Top of DATASET RECORDS
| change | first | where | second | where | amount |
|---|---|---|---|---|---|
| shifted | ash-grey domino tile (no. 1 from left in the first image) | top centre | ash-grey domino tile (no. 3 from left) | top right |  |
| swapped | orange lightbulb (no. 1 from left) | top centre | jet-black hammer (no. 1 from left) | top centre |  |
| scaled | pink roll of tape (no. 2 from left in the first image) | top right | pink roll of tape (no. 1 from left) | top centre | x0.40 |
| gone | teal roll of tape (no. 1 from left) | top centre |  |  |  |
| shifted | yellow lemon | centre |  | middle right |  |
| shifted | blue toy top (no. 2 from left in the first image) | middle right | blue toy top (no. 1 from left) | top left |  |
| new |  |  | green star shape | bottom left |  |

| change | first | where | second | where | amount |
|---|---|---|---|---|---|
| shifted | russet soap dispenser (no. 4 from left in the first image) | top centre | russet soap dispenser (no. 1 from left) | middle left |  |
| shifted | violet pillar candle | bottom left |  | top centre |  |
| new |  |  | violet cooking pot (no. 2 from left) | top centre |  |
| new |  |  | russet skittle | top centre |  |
Bottom of DATASET RECORDS
Top of DATASET RECORDS
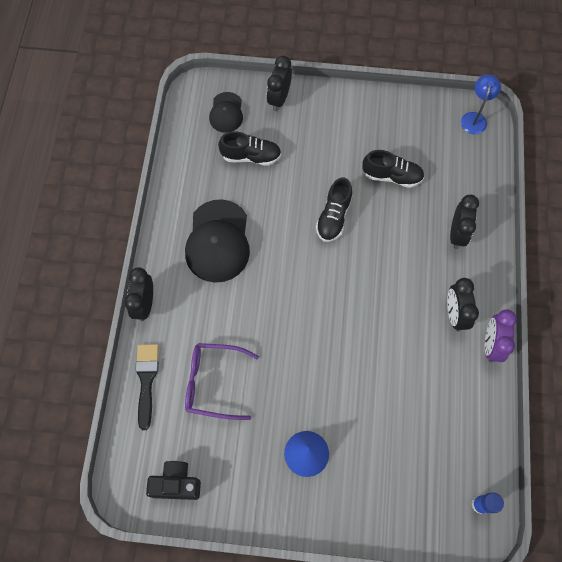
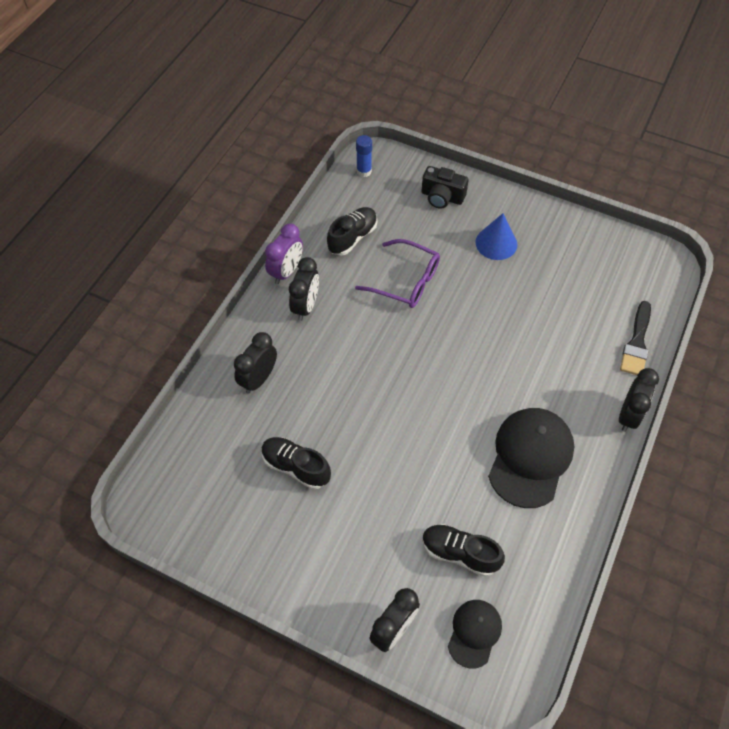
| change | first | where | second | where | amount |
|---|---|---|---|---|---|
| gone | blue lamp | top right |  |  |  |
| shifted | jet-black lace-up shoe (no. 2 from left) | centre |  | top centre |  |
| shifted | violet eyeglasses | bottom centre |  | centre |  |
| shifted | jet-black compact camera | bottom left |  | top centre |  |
Bottom of DATASET RECORDS
DIRECTIONS: Which lines of the data include the string "roll"? Find them and copy each one.

OUTPUT BELOW:
| scaled | pink roll of tape (no. 2 from left in the first image) | top right | pink roll of tape (no. 1 from left) | top centre | x0.40 |
| gone | teal roll of tape (no. 1 from left) | top centre |  |  |  |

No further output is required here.